▶ PROBLEM TO SOLVE:
From the first line of the records down to the one that holds "blue square: (255, 196)", transcribe each line exactly and add nothing.

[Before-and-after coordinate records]
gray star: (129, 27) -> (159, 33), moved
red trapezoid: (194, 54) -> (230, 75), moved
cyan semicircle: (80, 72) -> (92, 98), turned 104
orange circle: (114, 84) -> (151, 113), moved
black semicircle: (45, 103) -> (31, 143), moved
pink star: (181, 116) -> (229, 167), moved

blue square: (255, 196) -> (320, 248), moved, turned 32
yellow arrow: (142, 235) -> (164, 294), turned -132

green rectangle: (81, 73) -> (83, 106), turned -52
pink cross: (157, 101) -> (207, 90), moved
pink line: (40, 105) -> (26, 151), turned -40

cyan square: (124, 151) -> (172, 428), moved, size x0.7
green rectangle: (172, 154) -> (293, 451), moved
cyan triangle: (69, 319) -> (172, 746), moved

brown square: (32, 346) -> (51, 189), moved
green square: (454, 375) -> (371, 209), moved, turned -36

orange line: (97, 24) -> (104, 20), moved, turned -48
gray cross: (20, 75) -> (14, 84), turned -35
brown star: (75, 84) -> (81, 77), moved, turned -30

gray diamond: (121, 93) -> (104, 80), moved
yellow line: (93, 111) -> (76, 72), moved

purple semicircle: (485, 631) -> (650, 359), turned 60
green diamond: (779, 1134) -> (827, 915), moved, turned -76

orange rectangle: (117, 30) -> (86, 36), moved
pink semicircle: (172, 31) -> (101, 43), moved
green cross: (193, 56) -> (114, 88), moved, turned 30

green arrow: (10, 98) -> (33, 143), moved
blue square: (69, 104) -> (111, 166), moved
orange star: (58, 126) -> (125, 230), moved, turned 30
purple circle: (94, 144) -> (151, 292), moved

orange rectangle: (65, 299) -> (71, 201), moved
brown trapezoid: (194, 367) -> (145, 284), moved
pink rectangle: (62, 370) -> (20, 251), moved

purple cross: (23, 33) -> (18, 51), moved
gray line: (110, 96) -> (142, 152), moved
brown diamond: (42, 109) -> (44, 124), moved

▶ ANSWER SECTION:
gray star: (129, 27) -> (159, 33), moved
red trapezoid: (194, 54) -> (230, 75), moved
cyan semicircle: (80, 72) -> (92, 98), turned 104
orange circle: (114, 84) -> (151, 113), moved
black semicircle: (45, 103) -> (31, 143), moved
pink star: (181, 116) -> (229, 167), moved

blue square: (255, 196) -> (320, 248), moved, turned 32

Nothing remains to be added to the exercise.